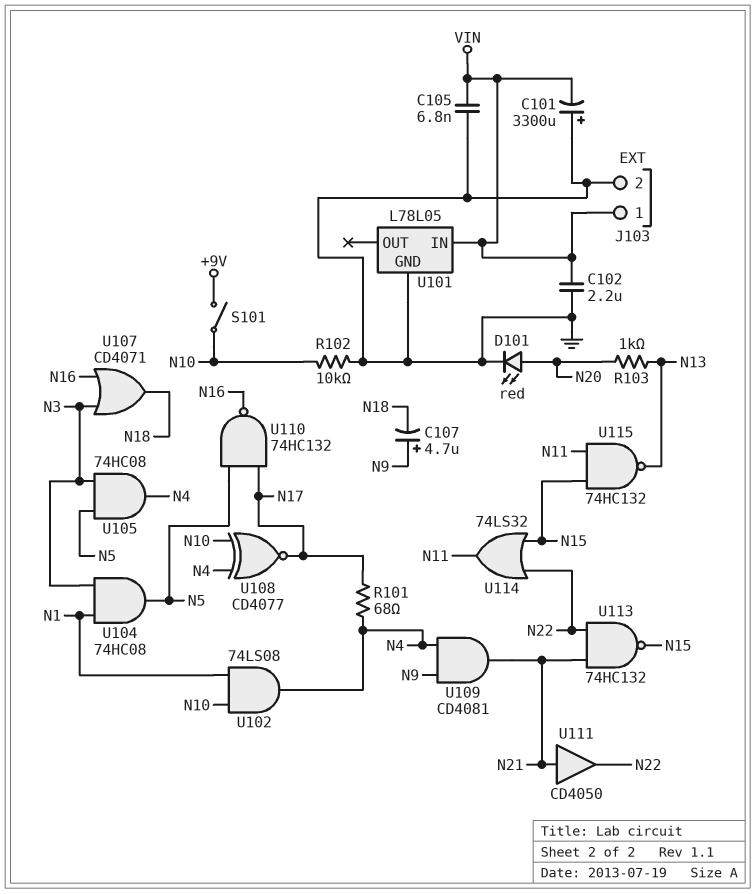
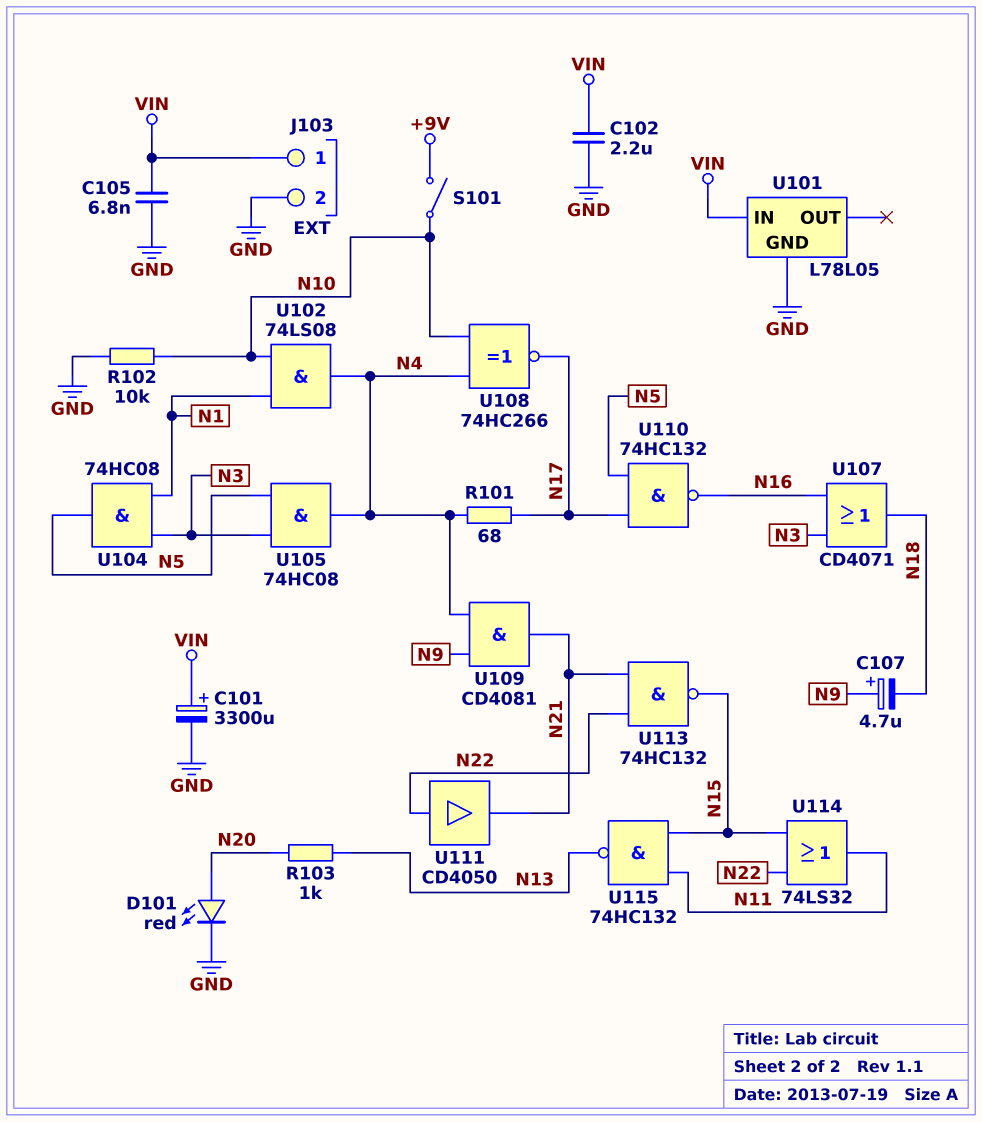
C101: 3300uF (plus GND, minus VIN) -> 3300uF (plus VIN, minus GND)
U108: XNOR CD4077 (in N4, in N10, out N17) -> XNOR 74HC266 (in N4, in N10, out N17)
U111: buffer CD4050 (in N21, out N22) -> buffer CD4050 (in N22, out N21)

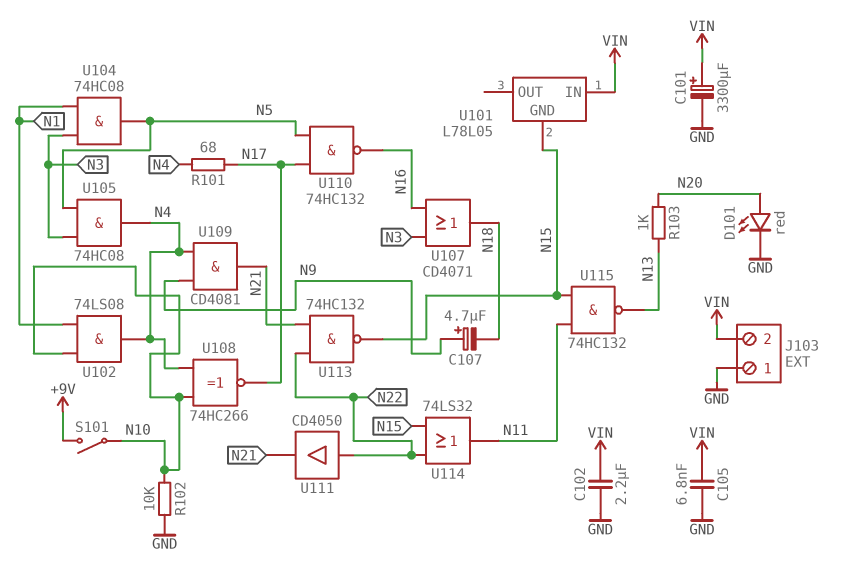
J103 pin 1: VIN -> GND
J103 pin 2: GND -> VIN
U101 pin GND: GND -> N15

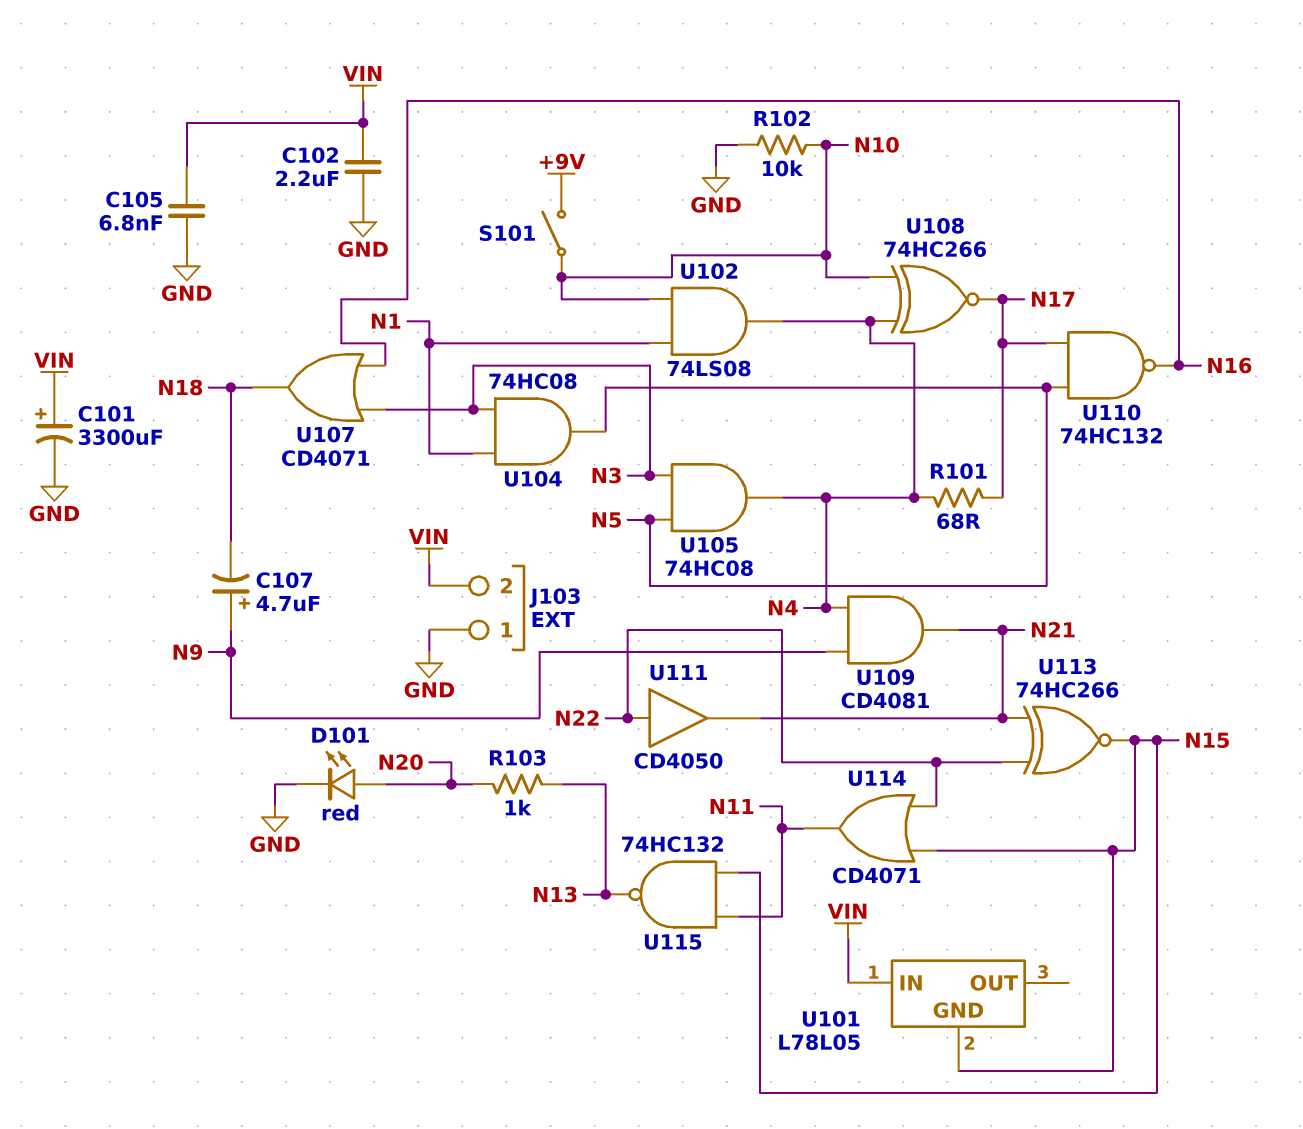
U113: NAND 74HC132 (in N21, in N22, out N15) -> XNOR 74HC266 (in N21, in N22, out N15)
U114: OR 74LS32 (in N15, in N22, out N11) -> OR CD4071 (in N15, in N22, out N11)

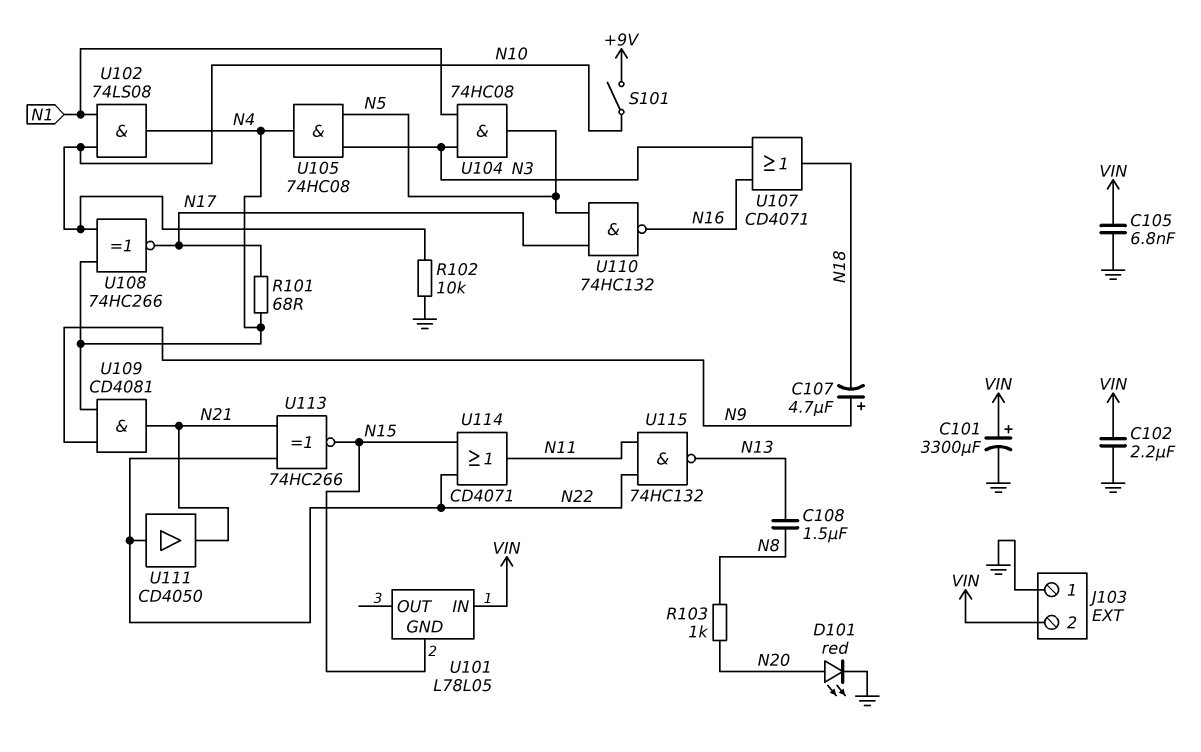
C108: none -> 1.5uF (N8, N13)
R103: 1k (N13, N20) -> 1k (N8, N20)
U115: NAND 74HC132 (in N11, in N15, out N13) -> NAND 74HC132 (in N11, in N22, out N13)

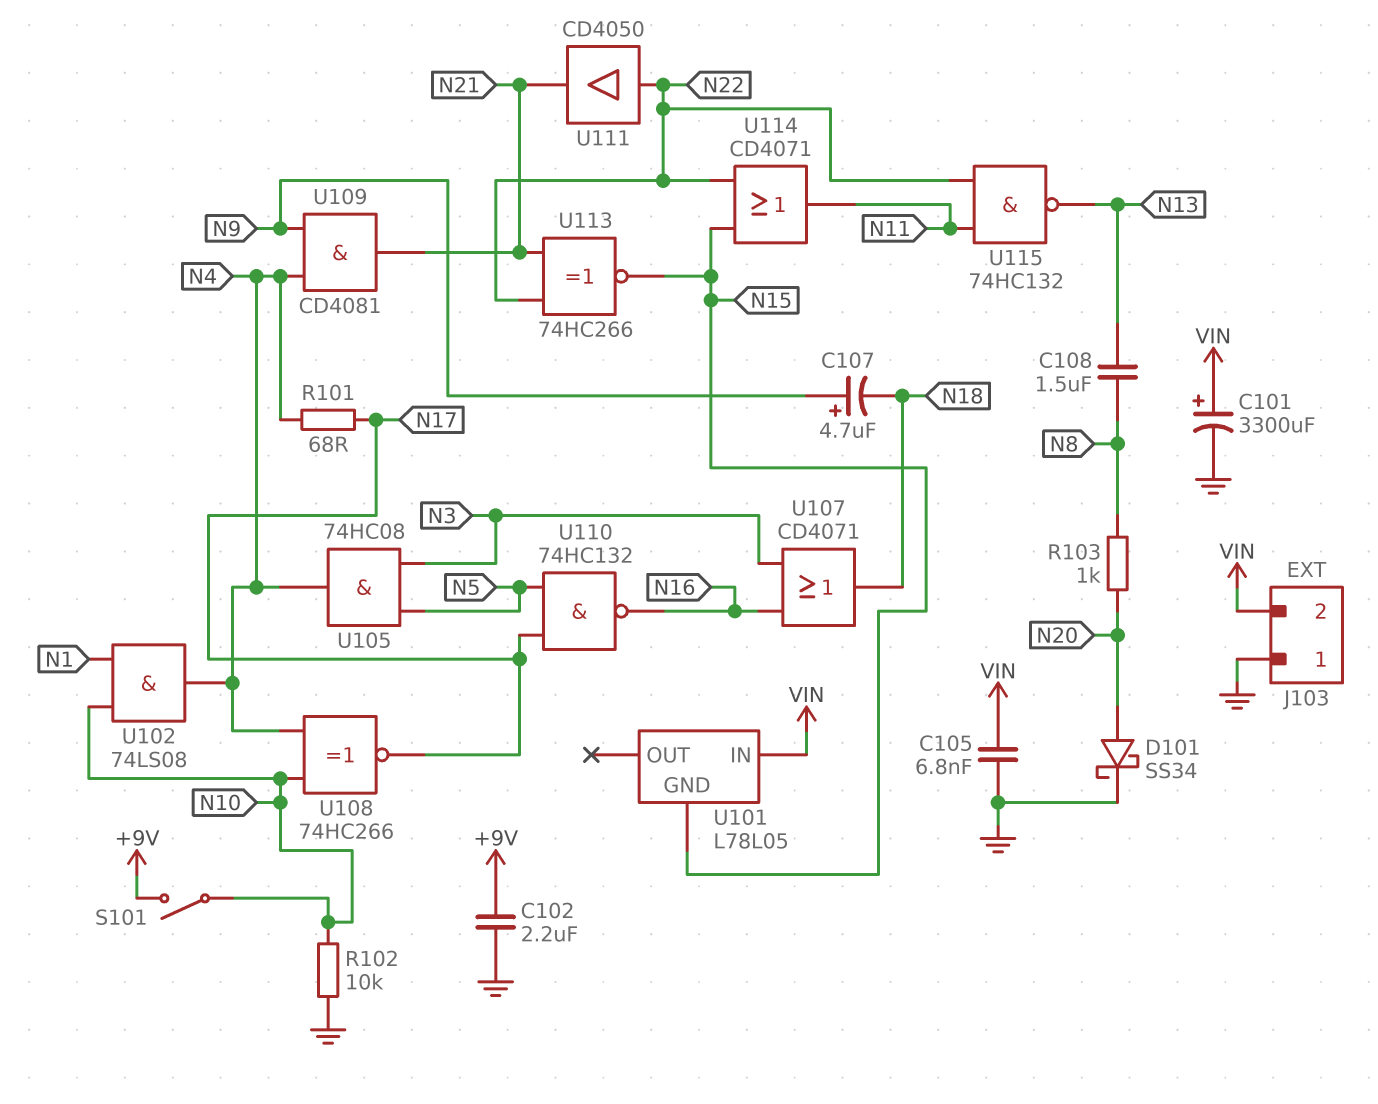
C102: 2.2uF (GND, VIN) -> 2.2uF (+9V, GND)
D101: LED red (A N20, K GND) -> schottky SS34 (A N20, K GND)
U104: AND 74HC08 (in N1, in N3, out N5) -> none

→ **WHAT IS EXPECTED**
In the records above, some lines hold the word "XNOR"; copy each such line.

→ **TASK SOLUTION**
U108: XNOR CD4077 (in N4, in N10, out N17) -> XNOR 74HC266 (in N4, in N10, out N17)
U113: NAND 74HC132 (in N21, in N22, out N15) -> XNOR 74HC266 (in N21, in N22, out N15)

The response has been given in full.